## Work to complete
Using the data beneath this instruction, retype only the lines from the one that contains "pink round brick B11" down to the one that contains "brown brick C2:D2", both included, exactly as they appear.

## Provided records

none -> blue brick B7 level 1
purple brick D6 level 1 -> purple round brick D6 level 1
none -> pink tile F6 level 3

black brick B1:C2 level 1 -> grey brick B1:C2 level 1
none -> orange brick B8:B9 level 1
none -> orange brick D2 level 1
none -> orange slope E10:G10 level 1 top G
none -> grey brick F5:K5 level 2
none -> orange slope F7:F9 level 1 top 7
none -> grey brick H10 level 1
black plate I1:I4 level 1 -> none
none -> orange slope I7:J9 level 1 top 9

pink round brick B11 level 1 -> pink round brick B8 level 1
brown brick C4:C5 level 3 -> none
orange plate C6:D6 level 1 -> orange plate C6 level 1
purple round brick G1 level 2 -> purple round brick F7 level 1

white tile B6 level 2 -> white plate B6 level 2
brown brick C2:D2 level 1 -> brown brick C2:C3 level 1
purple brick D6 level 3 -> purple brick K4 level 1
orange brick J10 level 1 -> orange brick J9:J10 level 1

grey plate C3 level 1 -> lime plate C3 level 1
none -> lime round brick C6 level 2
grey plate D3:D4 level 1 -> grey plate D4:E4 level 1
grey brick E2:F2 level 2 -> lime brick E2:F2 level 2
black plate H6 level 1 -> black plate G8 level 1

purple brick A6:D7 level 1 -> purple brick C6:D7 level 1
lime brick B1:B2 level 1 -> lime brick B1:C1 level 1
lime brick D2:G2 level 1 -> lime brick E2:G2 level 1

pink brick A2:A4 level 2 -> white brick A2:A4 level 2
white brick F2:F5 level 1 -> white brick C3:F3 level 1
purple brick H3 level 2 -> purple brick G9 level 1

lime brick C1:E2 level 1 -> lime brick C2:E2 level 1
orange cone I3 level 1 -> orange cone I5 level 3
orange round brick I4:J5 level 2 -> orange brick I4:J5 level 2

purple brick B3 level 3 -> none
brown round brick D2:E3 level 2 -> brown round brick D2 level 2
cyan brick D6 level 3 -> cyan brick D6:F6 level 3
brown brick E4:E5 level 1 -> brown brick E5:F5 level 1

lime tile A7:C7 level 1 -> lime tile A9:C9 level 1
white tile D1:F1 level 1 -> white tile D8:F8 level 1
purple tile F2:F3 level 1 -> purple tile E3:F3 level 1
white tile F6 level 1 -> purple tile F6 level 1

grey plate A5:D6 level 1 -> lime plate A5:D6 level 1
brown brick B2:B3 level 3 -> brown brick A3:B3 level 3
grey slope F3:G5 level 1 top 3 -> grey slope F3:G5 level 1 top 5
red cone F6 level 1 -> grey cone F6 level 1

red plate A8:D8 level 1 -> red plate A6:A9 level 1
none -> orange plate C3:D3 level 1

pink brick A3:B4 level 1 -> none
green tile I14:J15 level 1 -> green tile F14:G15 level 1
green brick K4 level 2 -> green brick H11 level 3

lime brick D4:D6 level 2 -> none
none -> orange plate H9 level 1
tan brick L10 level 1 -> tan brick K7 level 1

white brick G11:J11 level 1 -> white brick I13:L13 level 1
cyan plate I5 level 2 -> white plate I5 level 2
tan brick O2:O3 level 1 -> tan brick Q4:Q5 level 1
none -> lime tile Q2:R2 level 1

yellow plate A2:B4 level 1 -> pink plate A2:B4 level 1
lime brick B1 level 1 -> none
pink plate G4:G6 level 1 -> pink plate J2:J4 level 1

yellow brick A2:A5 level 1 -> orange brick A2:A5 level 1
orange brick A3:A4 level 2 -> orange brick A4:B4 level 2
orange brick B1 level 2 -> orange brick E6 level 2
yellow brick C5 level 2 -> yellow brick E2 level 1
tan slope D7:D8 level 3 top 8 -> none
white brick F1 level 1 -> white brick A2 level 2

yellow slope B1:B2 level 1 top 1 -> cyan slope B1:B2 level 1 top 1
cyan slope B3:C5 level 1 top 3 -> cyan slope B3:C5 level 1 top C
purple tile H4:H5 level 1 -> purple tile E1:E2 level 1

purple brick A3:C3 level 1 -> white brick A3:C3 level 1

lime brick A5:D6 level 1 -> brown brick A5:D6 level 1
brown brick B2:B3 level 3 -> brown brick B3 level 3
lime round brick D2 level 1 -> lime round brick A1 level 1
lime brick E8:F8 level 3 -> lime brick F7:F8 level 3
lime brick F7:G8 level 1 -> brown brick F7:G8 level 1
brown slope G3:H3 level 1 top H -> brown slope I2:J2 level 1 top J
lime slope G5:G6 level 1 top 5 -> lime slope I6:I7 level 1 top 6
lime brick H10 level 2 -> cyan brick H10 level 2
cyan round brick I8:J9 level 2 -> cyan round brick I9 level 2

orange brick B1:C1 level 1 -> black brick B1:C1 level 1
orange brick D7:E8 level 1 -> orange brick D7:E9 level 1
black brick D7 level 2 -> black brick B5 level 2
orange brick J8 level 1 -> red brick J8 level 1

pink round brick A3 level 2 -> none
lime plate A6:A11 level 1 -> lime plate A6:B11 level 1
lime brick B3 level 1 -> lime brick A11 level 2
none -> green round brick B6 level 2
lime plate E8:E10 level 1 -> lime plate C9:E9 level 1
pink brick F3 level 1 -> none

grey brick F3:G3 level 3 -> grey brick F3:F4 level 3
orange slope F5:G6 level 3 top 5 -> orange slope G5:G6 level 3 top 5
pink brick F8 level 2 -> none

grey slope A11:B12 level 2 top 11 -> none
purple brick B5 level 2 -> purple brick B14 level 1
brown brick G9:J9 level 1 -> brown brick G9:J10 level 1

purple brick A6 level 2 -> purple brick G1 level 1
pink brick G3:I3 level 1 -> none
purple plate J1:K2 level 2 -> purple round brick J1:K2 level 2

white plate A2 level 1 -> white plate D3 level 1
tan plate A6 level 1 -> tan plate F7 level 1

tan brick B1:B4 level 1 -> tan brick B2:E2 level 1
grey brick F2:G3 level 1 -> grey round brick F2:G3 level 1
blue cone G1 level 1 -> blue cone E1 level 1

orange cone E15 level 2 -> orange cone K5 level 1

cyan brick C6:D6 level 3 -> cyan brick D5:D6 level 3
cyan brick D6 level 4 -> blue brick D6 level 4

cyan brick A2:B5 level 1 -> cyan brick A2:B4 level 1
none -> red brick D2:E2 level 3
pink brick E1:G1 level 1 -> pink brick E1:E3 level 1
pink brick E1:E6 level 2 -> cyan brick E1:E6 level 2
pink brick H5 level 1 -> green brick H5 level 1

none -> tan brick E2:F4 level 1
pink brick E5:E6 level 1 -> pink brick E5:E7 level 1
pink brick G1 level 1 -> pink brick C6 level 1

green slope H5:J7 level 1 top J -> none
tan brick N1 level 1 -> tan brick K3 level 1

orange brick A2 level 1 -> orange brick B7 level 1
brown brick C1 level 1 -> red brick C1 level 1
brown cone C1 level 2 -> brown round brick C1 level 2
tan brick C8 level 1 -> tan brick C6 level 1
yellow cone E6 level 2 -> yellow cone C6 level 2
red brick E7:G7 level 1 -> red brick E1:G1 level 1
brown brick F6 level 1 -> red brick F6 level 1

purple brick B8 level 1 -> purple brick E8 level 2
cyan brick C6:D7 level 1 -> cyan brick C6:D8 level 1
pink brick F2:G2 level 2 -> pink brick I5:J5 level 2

## Expected output
pink round brick B11 level 1 -> pink round brick B8 level 1
brown brick C4:C5 level 3 -> none
orange plate C6:D6 level 1 -> orange plate C6 level 1
purple round brick G1 level 2 -> purple round brick F7 level 1

white tile B6 level 2 -> white plate B6 level 2
brown brick C2:D2 level 1 -> brown brick C2:C3 level 1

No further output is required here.